▶ **Exercise materials**

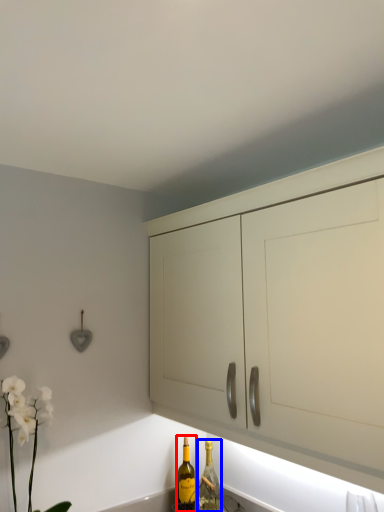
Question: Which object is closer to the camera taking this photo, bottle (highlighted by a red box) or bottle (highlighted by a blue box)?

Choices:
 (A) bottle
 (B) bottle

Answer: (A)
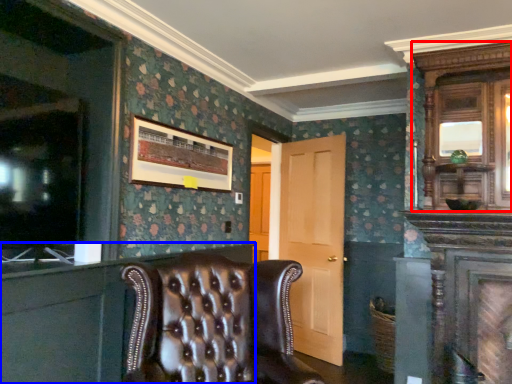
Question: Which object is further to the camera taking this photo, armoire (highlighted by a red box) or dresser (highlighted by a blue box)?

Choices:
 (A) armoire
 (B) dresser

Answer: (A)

▶ **Work instruction**
Convert these lines into a JSON list of strings, one string per line, skipping blank lines. Omit the pictures from the output.

▶ **Solved problem**
[
  "Question: Which object is closer to the camera taking this photo, bottle (highlighted by a red box) or bottle (highlighted by a blue box)?",
  "Choices:",
  " (A) bottle",
  " (B) bottle",
  "Answer: (A)",
  "Question: Which object is further to the camera taking this photo, armoire (highlighted by a red box) or dresser (highlighted by a blue box)?",
  "Choices:",
  " (A) armoire",
  " (B) dresser",
  "Answer: (A)"
]